Input section start

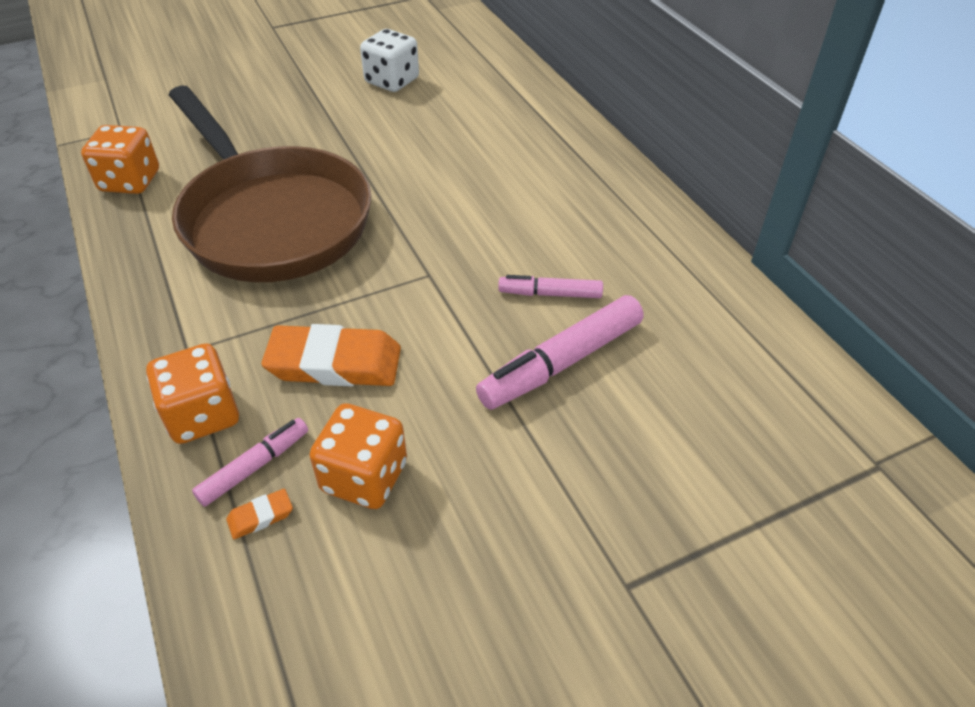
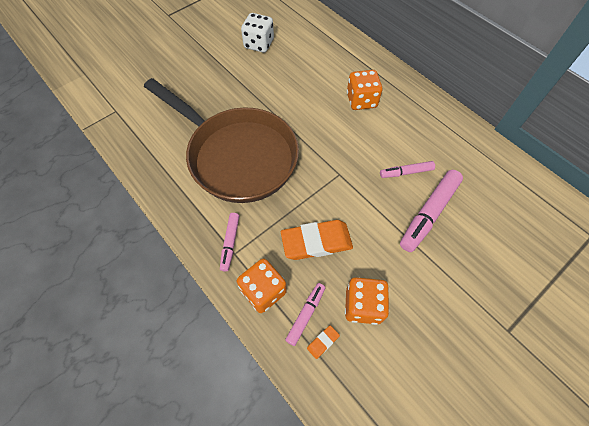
camera: 15 degrees left, 15 degrees up
(130, 181) = (142, 147): orange dice -> orange dice (361, 100)
(188, 335) = (230, 243): none -> pink marker

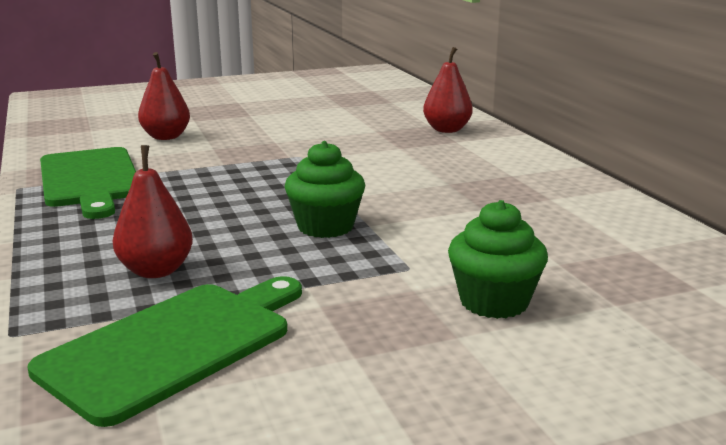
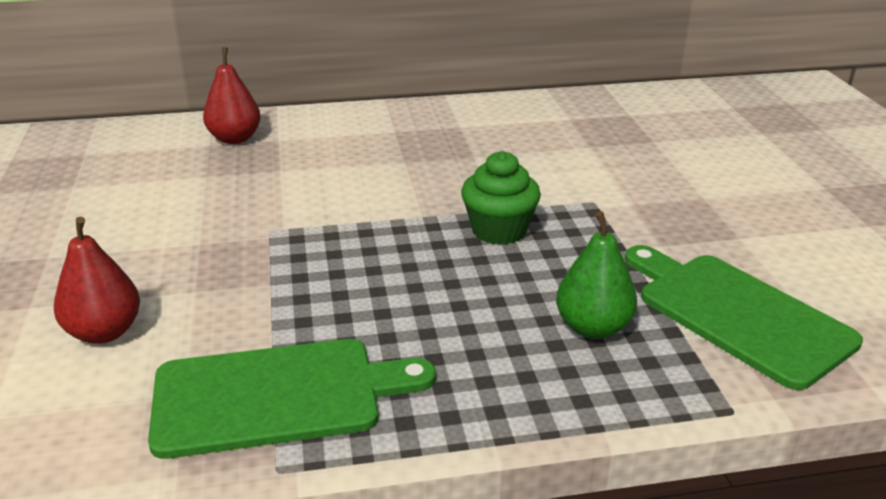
camera: 80 degrees left, 10 degrees up
(156, 271) = (592, 327): red pear -> green pear
(494, 302) = (653, 178): green cupcake -> none

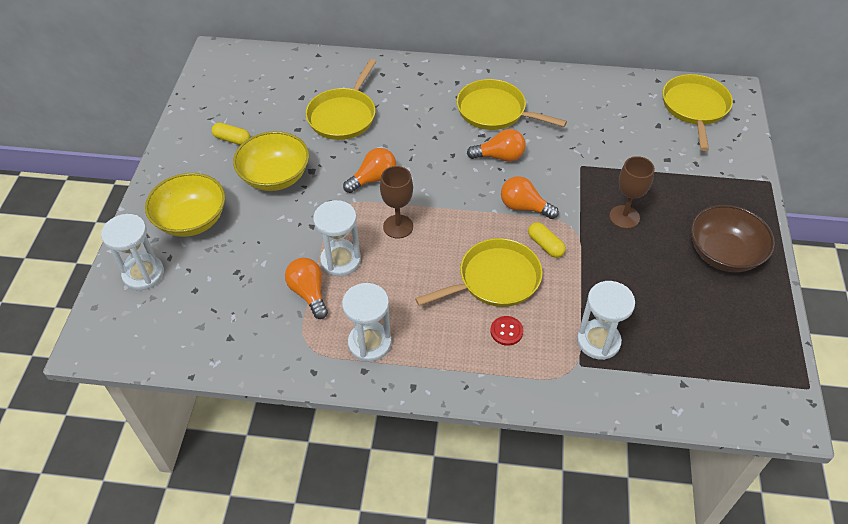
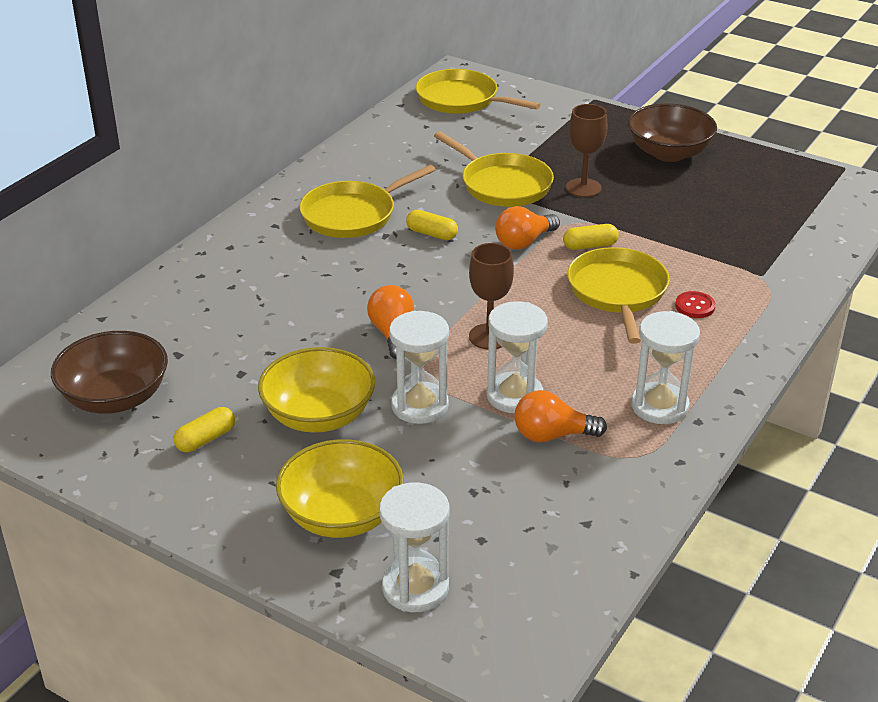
camera: 65 degrees left, 15 degrees down
(251, 91) = (115, 397): none -> brown bowl
(343, 116) = (252, 328): yellow pan -> yellow pan (503, 185)
(499, 156) = (432, 234): orange light bulb -> yellow capsule
(598, 341) = (737, 255): white hourglass -> white hourglass (420, 406)

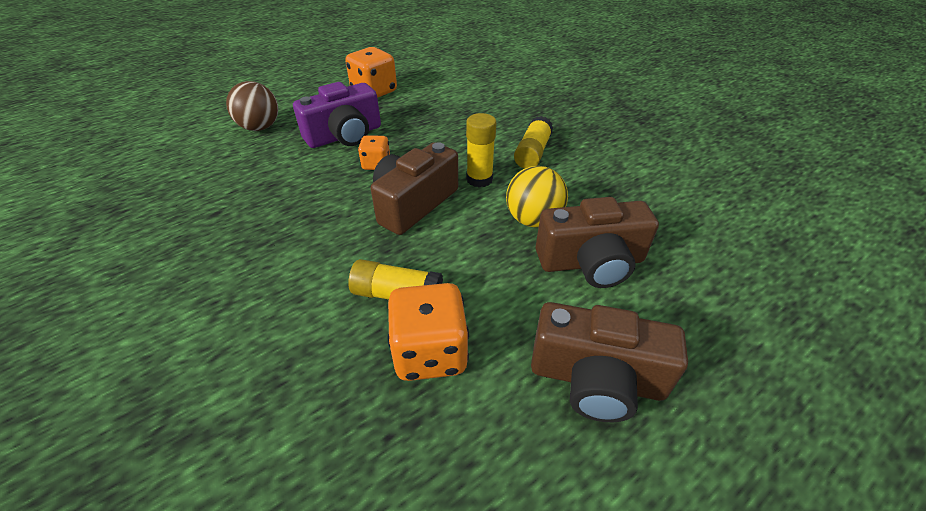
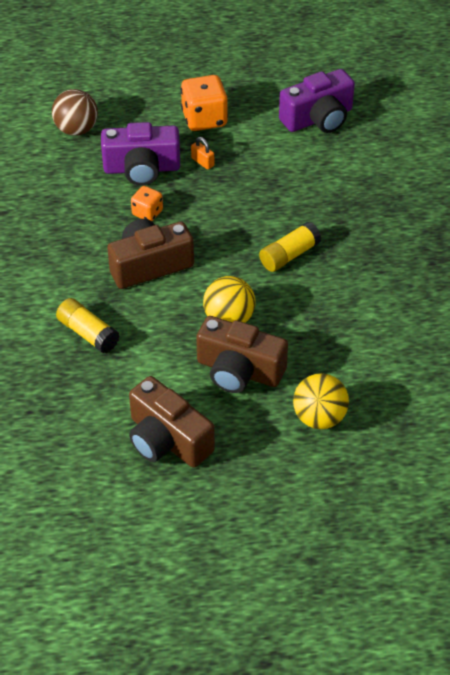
camera: 30 degrees right, 5 degrees up
(396, 116) = (202, 162): none -> orange padlock
(430, 352) = (82, 379): orange dice -> none
(463, 69) = (318, 118): none -> purple camera
(479, 179) = (219, 264): yellow glue stick -> none
(711, 272) = (319, 417): none -> yellow ball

Input section end

# What the task requires:
Word for word and without pictures, please write out only the lines from the start of the entries through the line containing "(156, 271) = (592, 327): red", both included.

# Your solution:
camera: 15 degrees left, 15 degrees up
(130, 181) = (142, 147): orange dice -> orange dice (361, 100)
(188, 335) = (230, 243): none -> pink marker

camera: 80 degrees left, 10 degrees up
(156, 271) = (592, 327): red pear -> green pear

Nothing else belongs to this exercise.